[Stored items]
-=-=-

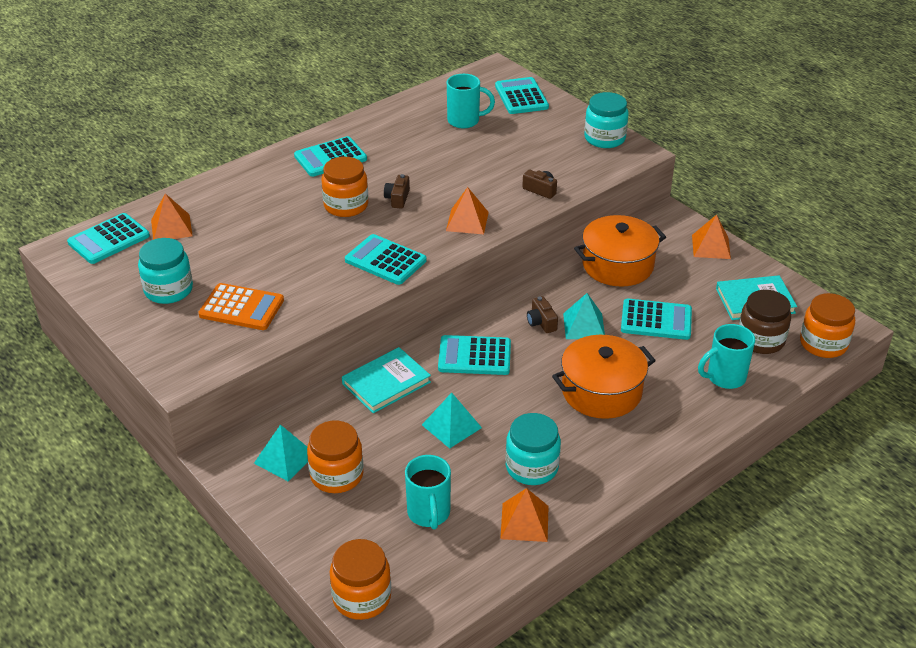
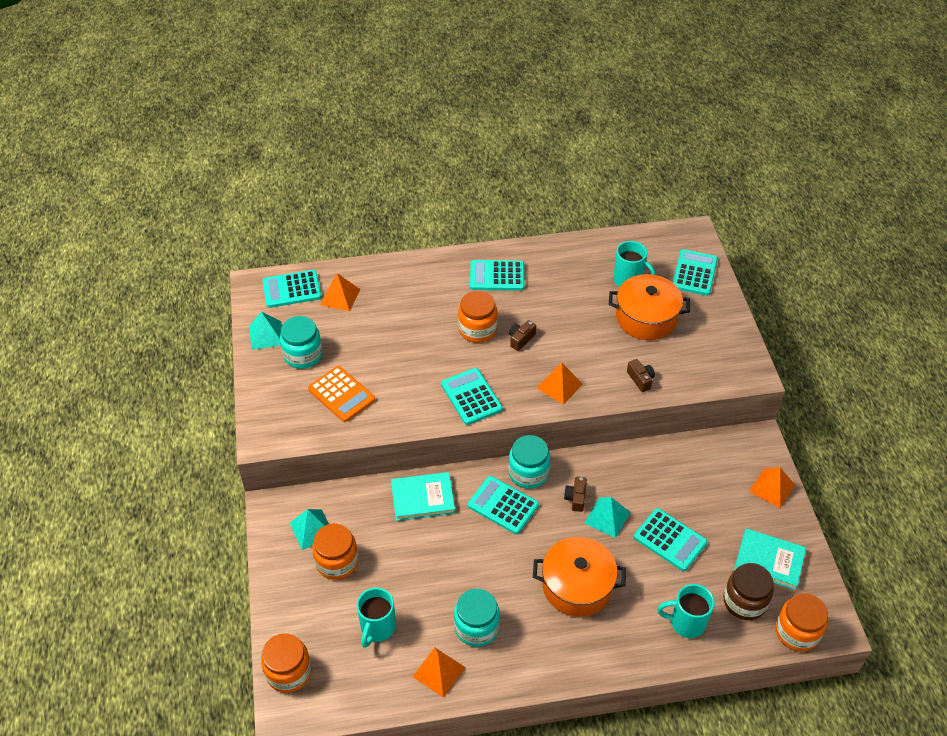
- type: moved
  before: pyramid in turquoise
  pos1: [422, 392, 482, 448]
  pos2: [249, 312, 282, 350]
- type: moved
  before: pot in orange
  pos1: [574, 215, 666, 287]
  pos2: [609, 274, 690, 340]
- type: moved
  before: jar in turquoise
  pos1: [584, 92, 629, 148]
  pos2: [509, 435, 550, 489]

-=-=-

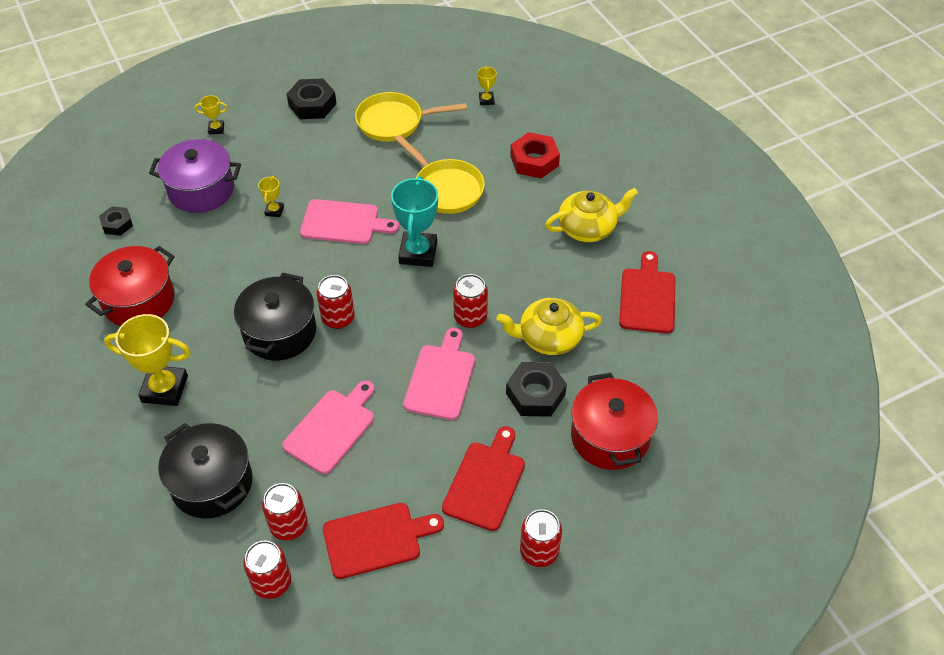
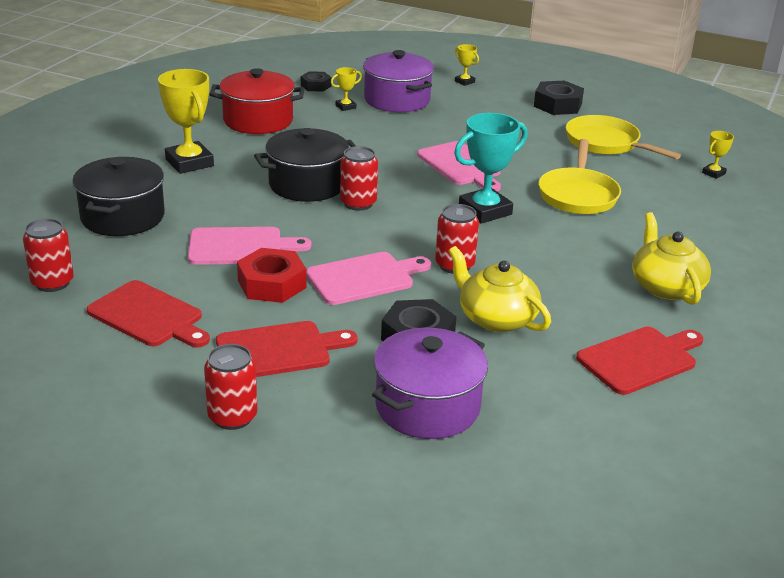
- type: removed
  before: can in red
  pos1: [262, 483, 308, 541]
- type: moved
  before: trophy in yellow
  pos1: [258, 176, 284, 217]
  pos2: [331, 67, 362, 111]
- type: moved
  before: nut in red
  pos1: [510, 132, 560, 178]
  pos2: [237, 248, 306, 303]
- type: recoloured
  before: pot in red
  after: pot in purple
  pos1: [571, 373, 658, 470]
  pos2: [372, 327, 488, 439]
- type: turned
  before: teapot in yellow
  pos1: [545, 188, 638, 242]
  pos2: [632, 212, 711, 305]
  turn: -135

-=-=-

- _EXERCISE AIM_: Copy out all lines from the records where the word "yellow" appears.

- _RESPONSE BOX_:
  before: trophy in yellow
  before: teapot in yellow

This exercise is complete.